WORK TO BE COMPLETED:
Transcribe the records below in their entirety, and leave out each image.

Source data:
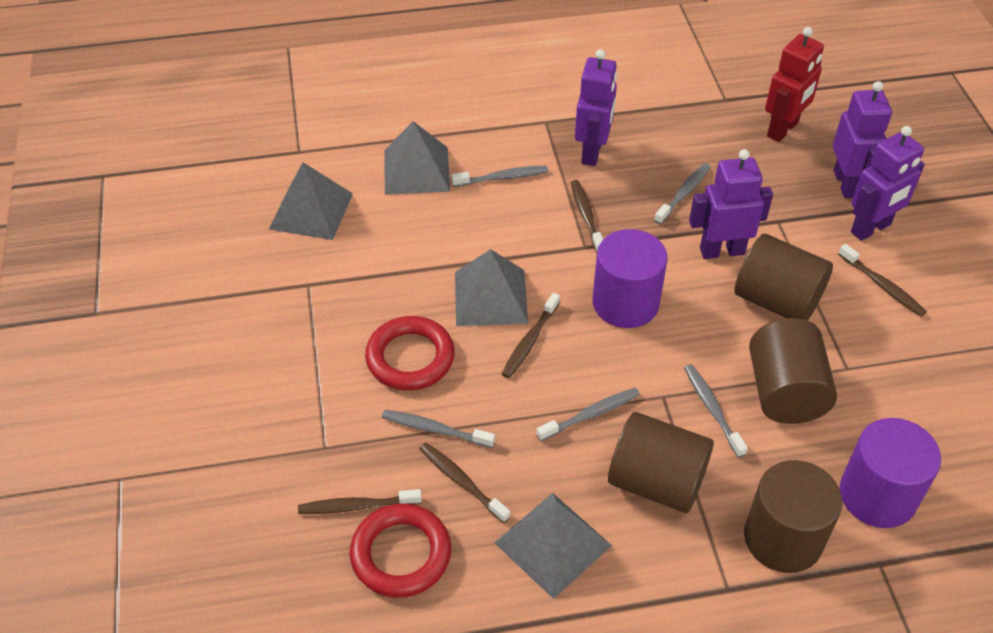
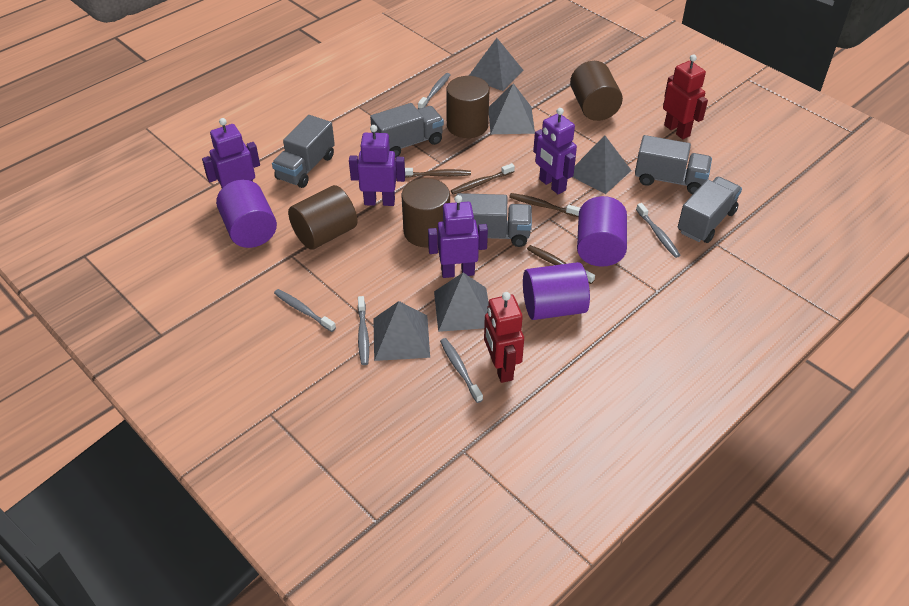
brown toothbrush: 5 -> 4
grey pyramid: 4 -> 5
grey truck: 0 -> 5
purple cylinder: 2 -> 3
red ring: 2 -> 0
red robot: 1 -> 2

FINAL ANSWER:
brown toothbrush: 5 -> 4
grey pyramid: 4 -> 5
grey truck: 0 -> 5
purple cylinder: 2 -> 3
red ring: 2 -> 0
red robot: 1 -> 2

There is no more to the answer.